- Description of the task
Only those lines from the one with "AUDIO2 pin RX: 15 -> A2" through the last line of the material belong in the answer, each repeated exactly.

#####

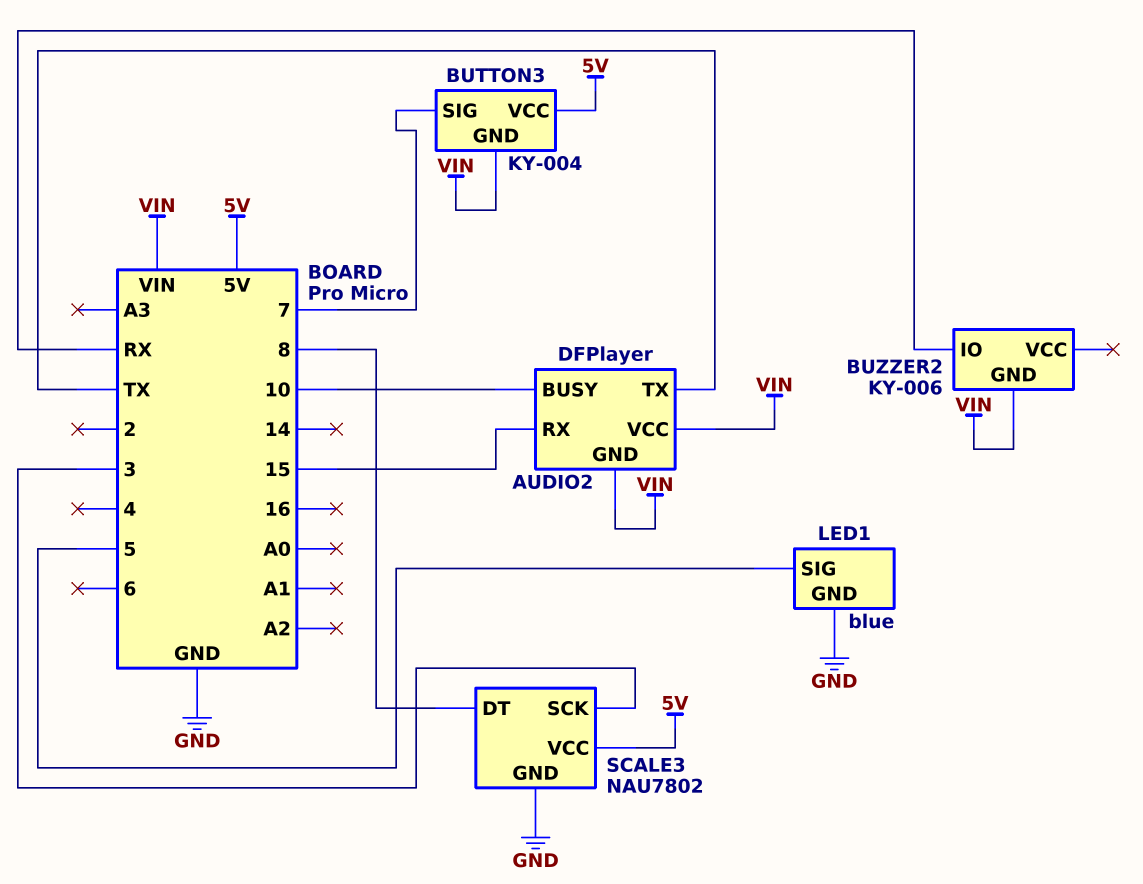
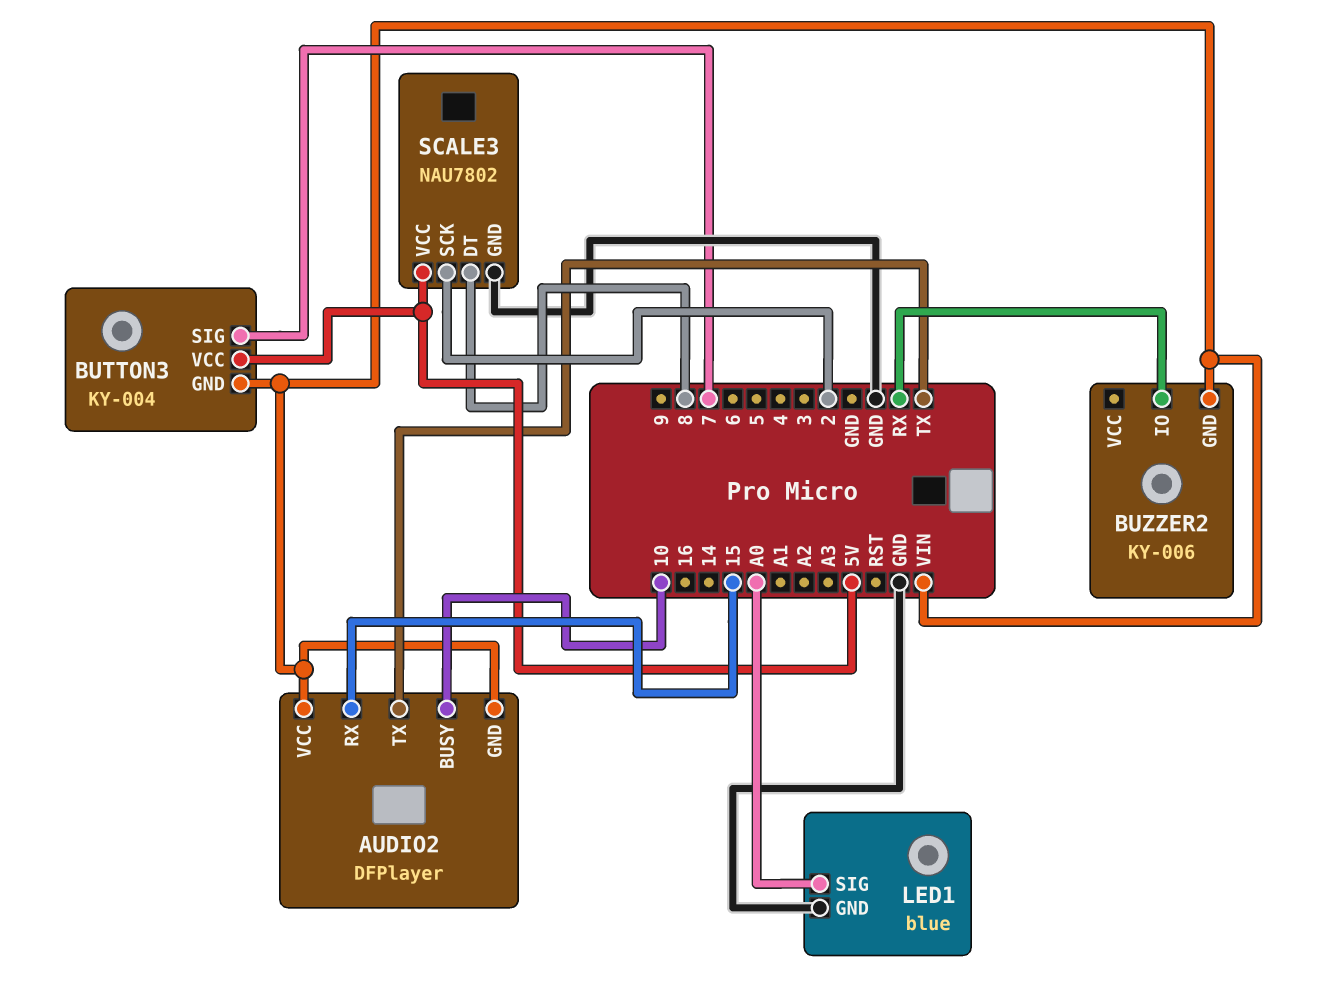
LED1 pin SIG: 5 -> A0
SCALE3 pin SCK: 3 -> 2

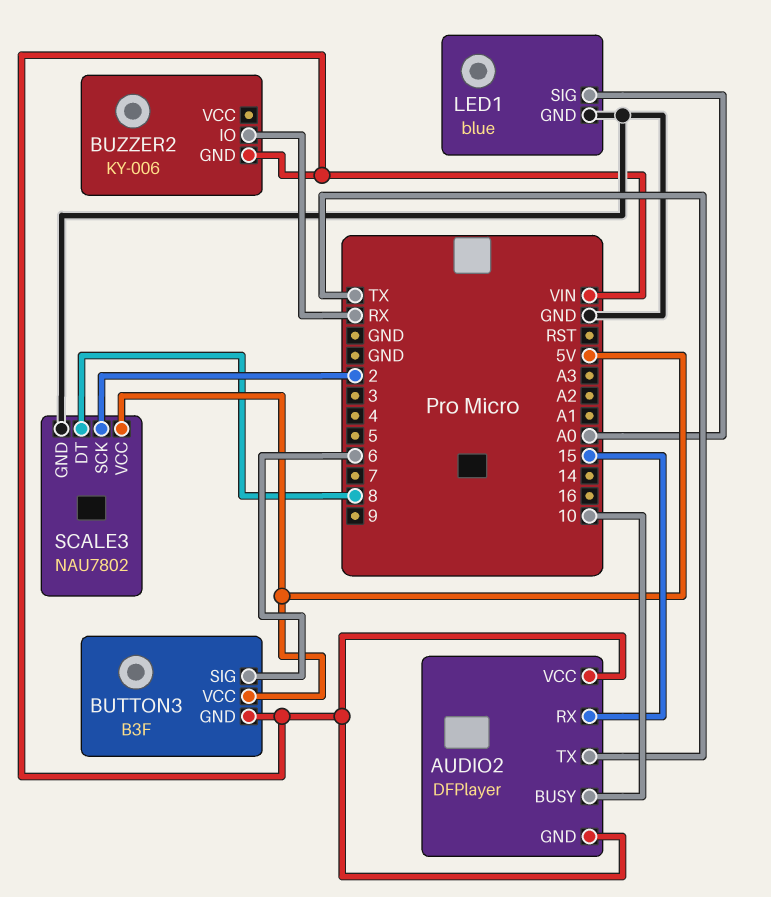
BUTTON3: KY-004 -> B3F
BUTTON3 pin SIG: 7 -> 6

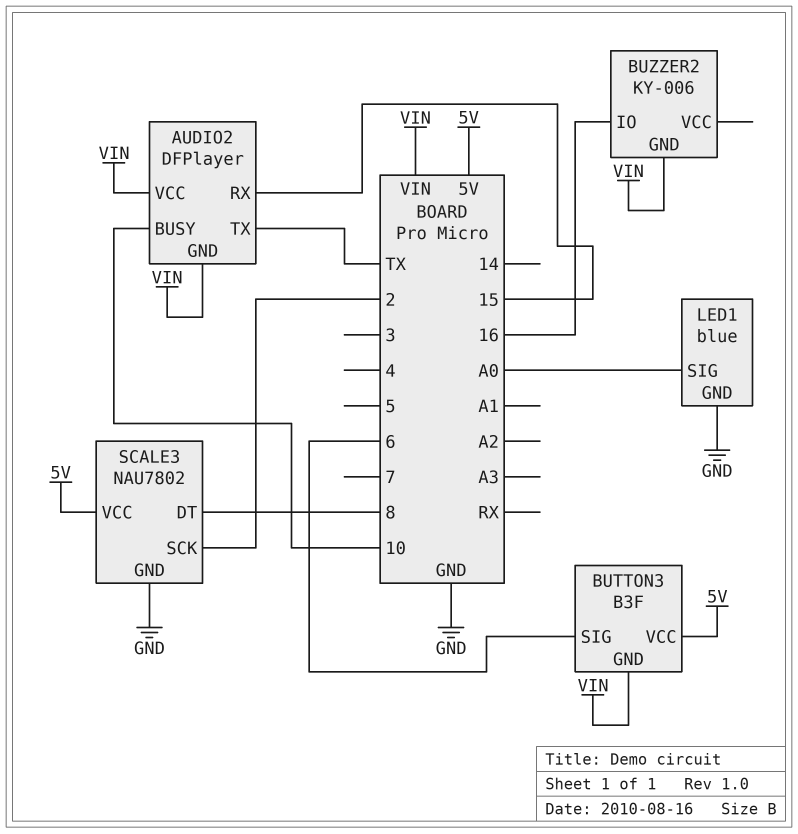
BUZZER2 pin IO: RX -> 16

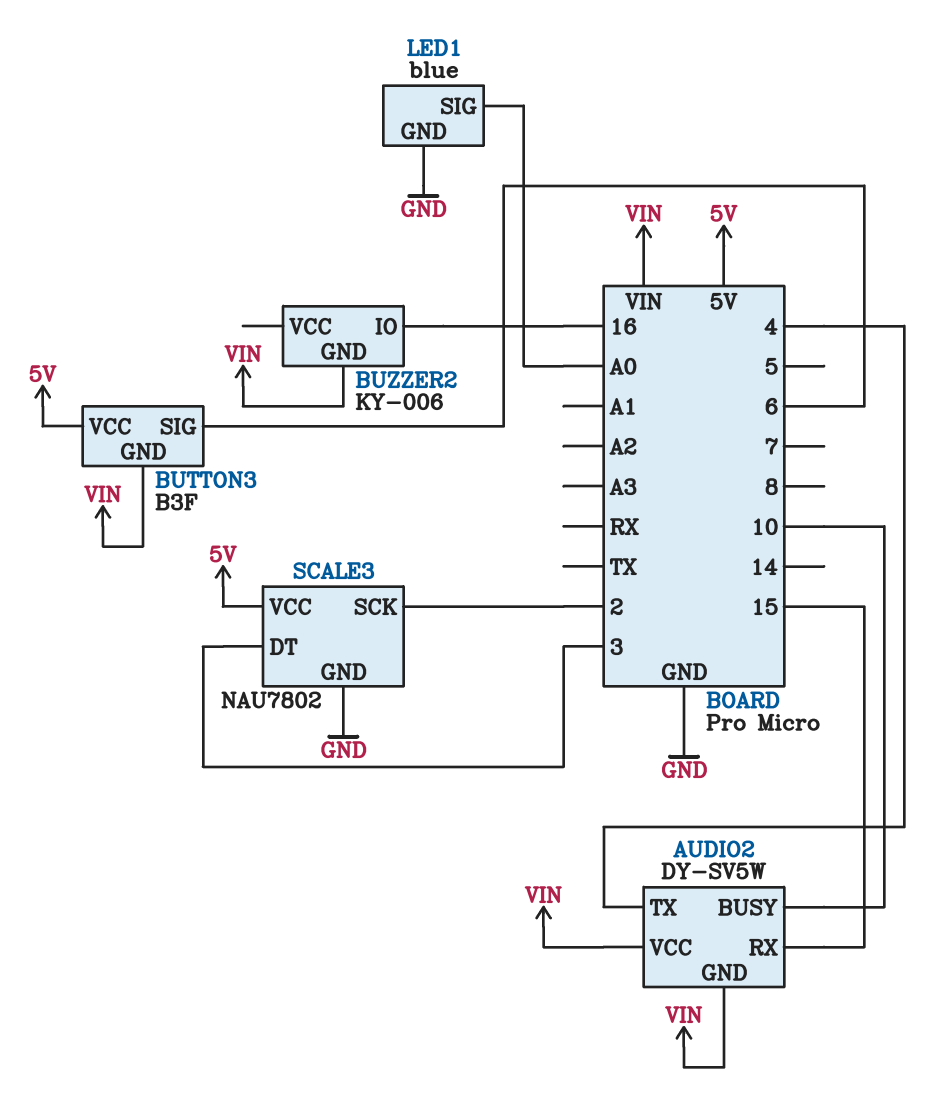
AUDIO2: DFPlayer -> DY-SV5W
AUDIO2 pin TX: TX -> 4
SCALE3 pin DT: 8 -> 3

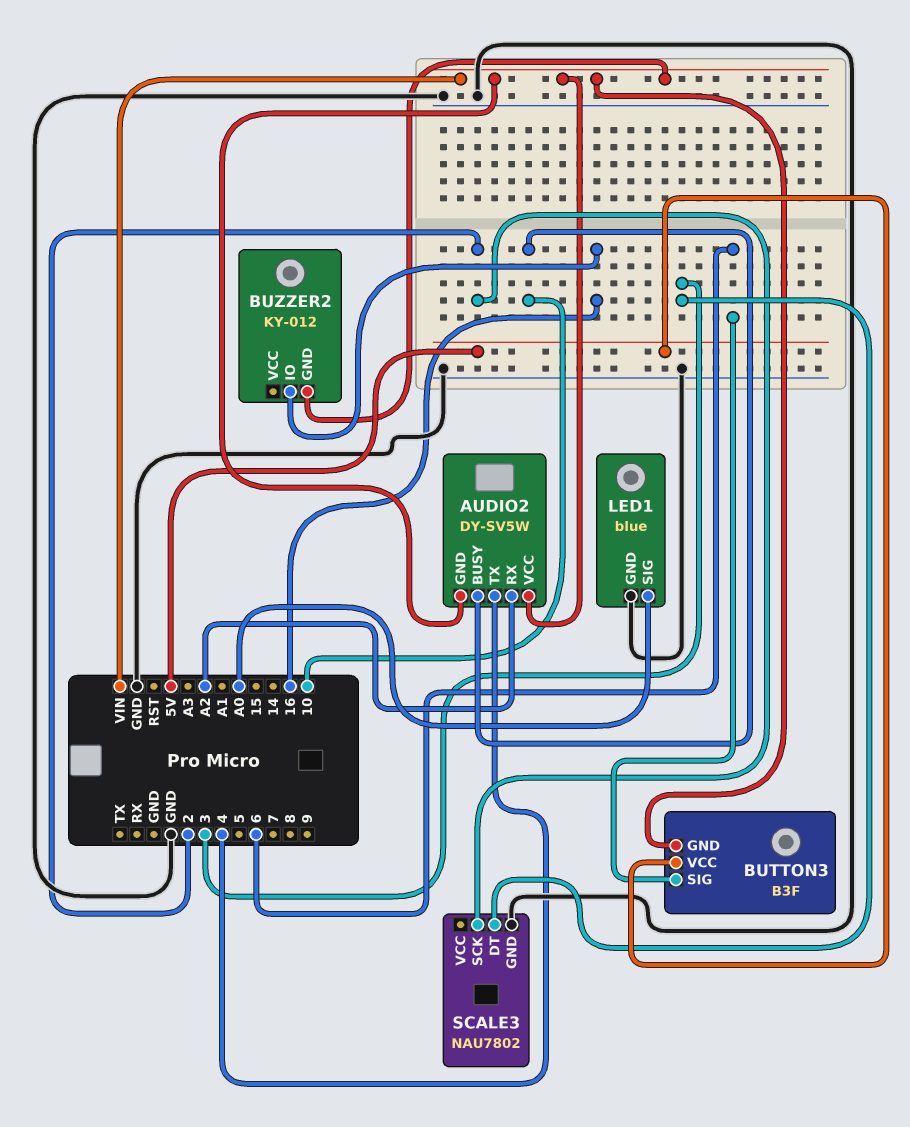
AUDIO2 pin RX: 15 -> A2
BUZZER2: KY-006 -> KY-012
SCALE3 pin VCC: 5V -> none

#####

- Exercise answer
AUDIO2 pin RX: 15 -> A2
BUZZER2: KY-006 -> KY-012
SCALE3 pin VCC: 5V -> none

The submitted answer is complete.